▶ PROMPT
Look at each line of the listing. Copy those that hold the string "tile".

▶ DATA EXCERPTS
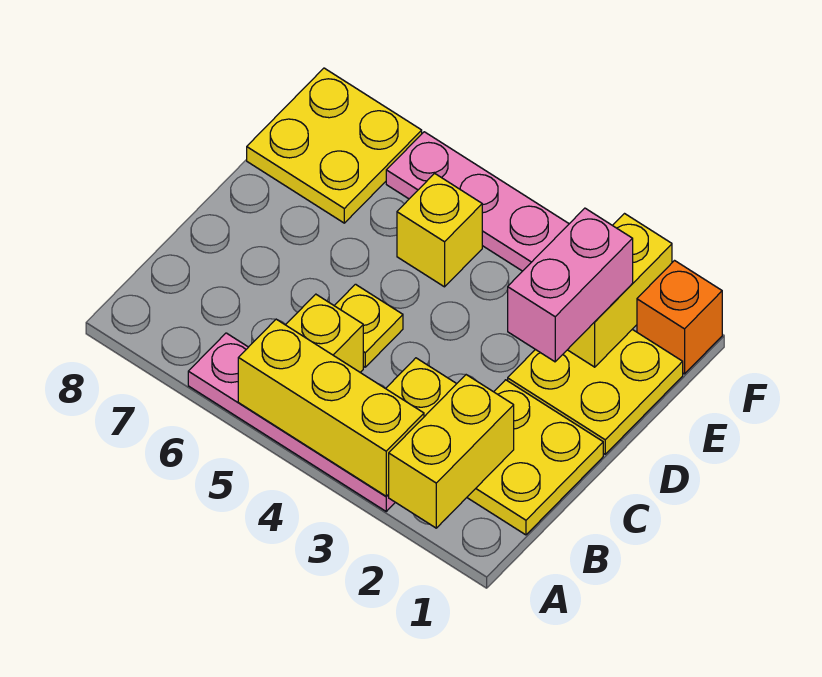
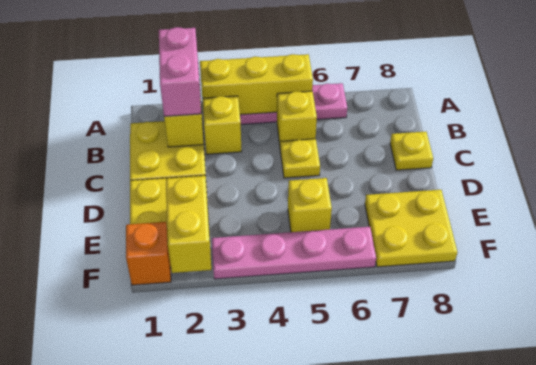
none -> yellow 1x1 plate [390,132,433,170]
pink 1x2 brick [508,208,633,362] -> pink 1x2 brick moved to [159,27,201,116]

--

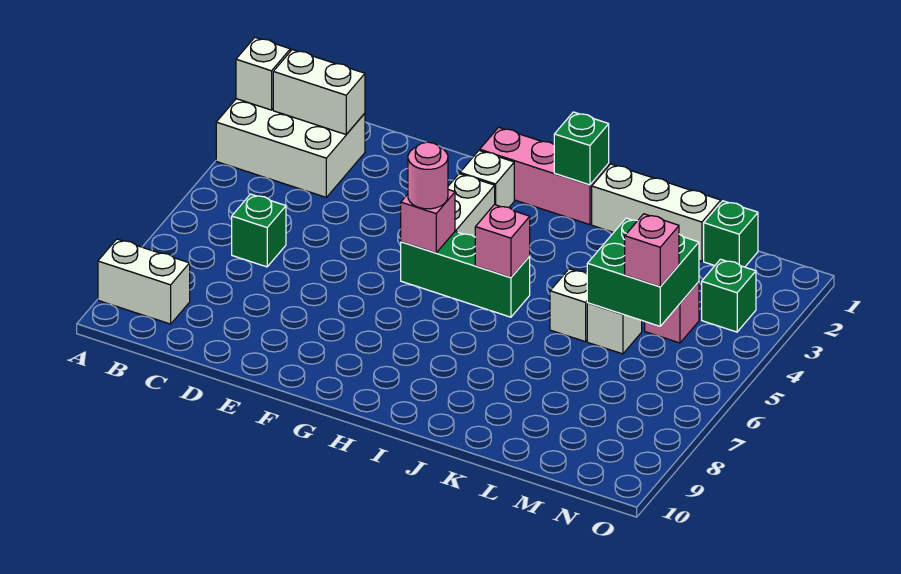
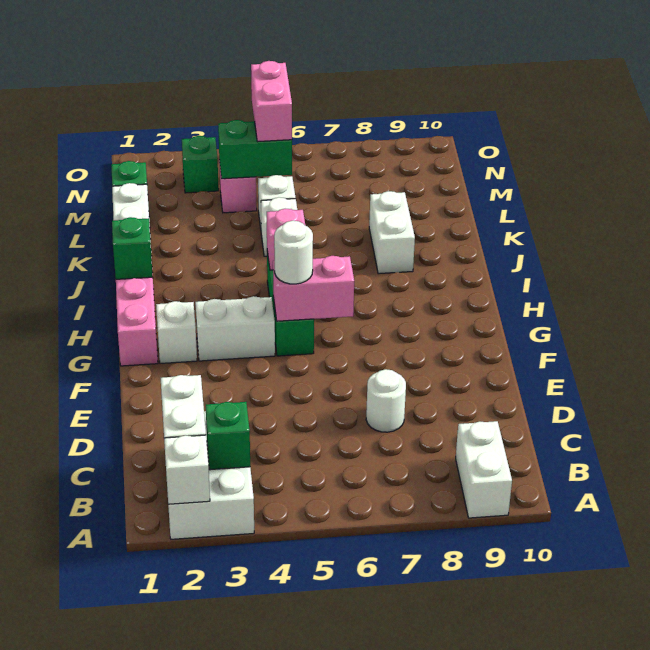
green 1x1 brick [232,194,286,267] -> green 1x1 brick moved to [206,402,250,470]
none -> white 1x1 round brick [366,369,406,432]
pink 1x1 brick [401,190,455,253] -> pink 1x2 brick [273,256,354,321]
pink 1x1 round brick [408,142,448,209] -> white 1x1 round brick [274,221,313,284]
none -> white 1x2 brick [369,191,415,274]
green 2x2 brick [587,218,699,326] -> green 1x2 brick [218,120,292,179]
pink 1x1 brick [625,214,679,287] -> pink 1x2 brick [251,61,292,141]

---

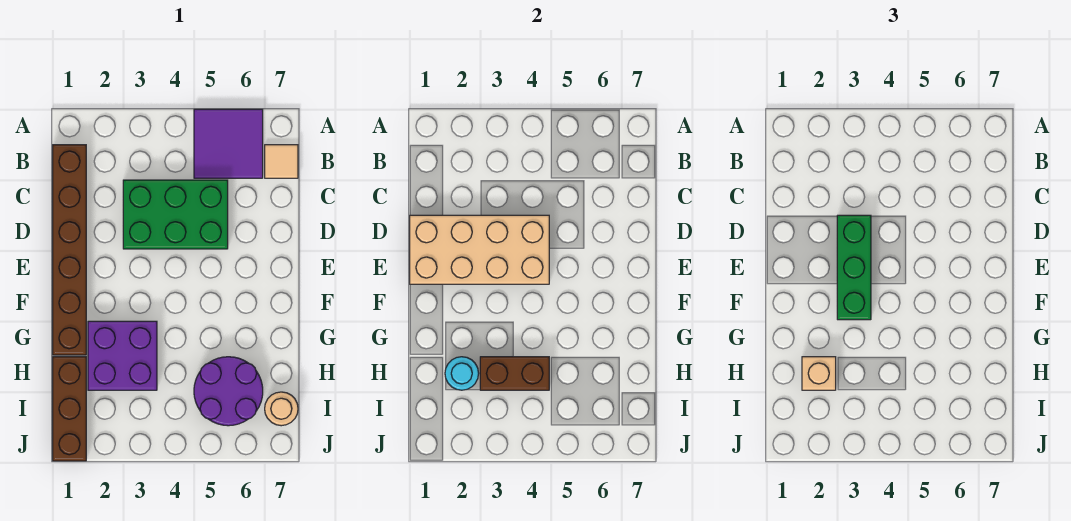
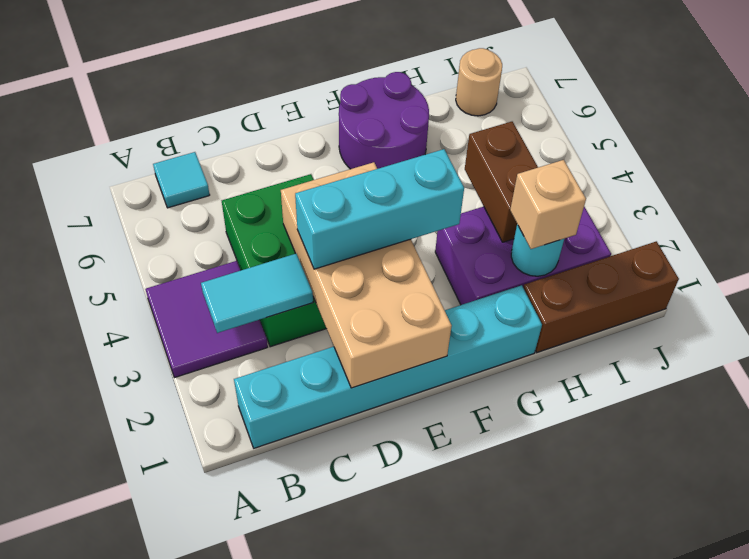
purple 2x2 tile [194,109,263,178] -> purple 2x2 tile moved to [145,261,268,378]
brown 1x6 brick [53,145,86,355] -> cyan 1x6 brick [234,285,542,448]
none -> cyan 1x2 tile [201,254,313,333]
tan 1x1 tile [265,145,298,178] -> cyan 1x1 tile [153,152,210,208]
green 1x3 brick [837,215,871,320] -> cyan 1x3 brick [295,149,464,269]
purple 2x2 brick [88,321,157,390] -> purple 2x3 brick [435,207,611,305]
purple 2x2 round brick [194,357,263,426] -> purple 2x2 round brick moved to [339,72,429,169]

▶ TASK OUTPUT
purple 2x2 tile [194,109,263,178] -> purple 2x2 tile moved to [145,261,268,378]
none -> cyan 1x2 tile [201,254,313,333]
tan 1x1 tile [265,145,298,178] -> cyan 1x1 tile [153,152,210,208]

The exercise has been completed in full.